__Work request__
Everything in the listing should be transcribed exactly, apart from the pictures.

*** Material provided Section Begins ***

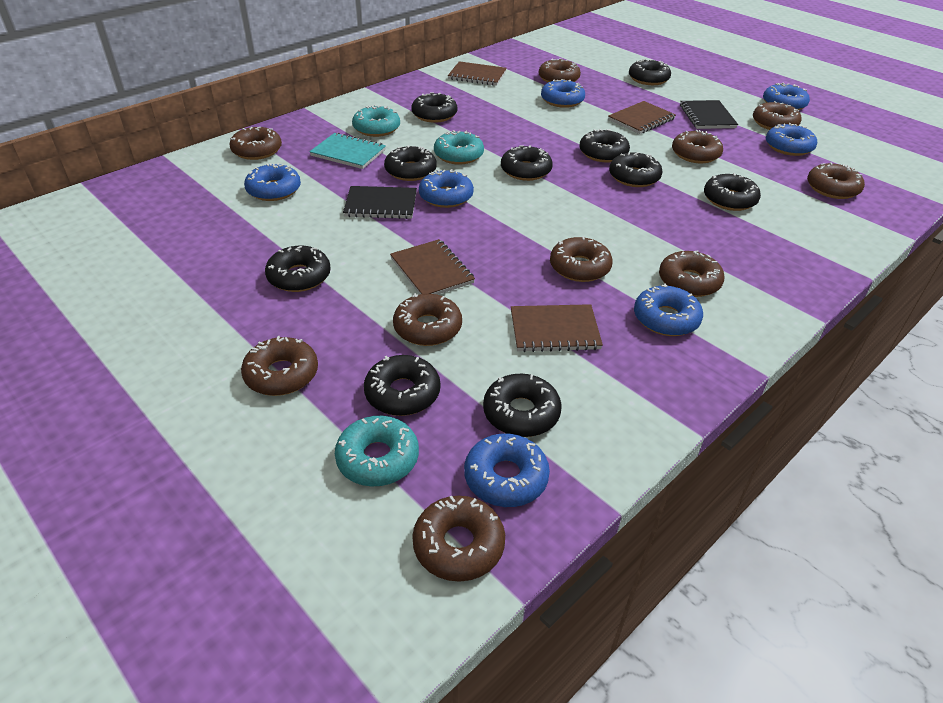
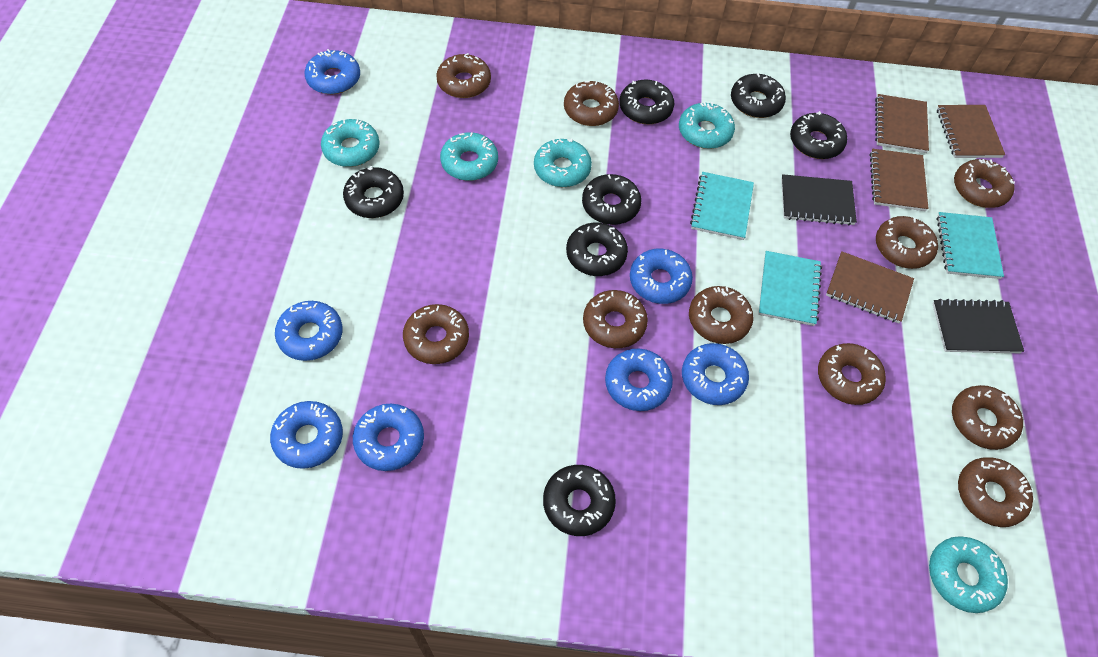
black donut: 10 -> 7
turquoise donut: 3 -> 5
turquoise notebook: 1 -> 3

*** Material provided Section Ends ***

__Task answer__
black donut: 10 -> 7
turquoise donut: 3 -> 5
turquoise notebook: 1 -> 3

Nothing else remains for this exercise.